(Stored dataset items)
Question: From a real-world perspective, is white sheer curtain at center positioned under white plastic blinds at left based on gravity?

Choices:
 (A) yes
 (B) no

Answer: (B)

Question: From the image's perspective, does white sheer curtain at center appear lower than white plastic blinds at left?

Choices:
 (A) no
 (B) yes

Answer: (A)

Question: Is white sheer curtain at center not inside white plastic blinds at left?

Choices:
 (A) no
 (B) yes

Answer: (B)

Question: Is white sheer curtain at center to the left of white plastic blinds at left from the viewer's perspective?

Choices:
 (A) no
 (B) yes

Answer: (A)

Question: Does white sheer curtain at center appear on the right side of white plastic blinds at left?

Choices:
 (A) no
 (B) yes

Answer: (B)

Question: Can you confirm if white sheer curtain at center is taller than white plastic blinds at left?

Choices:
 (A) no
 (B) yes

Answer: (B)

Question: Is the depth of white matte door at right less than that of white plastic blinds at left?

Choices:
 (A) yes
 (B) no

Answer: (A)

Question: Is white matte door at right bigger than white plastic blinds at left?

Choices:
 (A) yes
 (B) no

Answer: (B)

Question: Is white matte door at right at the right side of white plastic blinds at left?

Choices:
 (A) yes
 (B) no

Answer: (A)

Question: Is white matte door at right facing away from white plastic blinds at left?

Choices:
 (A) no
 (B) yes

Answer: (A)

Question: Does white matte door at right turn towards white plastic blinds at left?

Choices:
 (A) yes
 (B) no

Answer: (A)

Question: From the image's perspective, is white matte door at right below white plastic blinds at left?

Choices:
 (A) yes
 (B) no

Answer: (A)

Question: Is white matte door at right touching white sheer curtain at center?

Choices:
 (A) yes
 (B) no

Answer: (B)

» INSTRUCTIONS FOR THE TASK:
Please gather every line from the rows above that contains the string "appear", treating uppercase and lowercase letters as different.

» REPLY TO THE TASK:
Question: From the image's perspective, does white sheer curtain at center appear lower than white plastic blinds at left?
Question: Does white sheer curtain at center appear on the right side of white plastic blinds at left?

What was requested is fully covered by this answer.